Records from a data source
'''
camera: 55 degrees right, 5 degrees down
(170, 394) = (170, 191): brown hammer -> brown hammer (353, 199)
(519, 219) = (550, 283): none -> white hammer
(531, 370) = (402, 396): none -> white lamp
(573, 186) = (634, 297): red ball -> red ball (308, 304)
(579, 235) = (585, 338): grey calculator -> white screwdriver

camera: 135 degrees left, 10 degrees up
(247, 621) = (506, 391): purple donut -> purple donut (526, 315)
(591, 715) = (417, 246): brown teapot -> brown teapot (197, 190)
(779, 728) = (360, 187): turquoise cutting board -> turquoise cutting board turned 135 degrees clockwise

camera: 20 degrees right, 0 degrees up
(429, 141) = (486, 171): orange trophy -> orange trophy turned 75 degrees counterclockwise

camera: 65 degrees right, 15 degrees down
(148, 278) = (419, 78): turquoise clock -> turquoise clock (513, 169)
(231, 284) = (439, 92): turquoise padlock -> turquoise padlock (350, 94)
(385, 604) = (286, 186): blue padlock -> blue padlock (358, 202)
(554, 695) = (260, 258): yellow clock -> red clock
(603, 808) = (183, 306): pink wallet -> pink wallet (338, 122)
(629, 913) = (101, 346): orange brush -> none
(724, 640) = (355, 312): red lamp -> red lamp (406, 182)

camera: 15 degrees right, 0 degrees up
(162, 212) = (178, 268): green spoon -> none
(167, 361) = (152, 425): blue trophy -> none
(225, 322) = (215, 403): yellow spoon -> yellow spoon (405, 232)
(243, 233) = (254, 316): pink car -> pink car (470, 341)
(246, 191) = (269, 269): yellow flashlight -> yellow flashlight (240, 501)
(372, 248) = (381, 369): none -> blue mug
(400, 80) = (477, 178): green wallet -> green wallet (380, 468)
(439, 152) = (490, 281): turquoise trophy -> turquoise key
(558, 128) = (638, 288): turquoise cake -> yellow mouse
'''
● Exercise directions
If a line in the data above holds the string "right", report that line.

● Solution for this task
camera: 55 degrees right, 5 degrees down
camera: 20 degrees right, 0 degrees up
camera: 65 degrees right, 15 degrees down
camera: 15 degrees right, 0 degrees up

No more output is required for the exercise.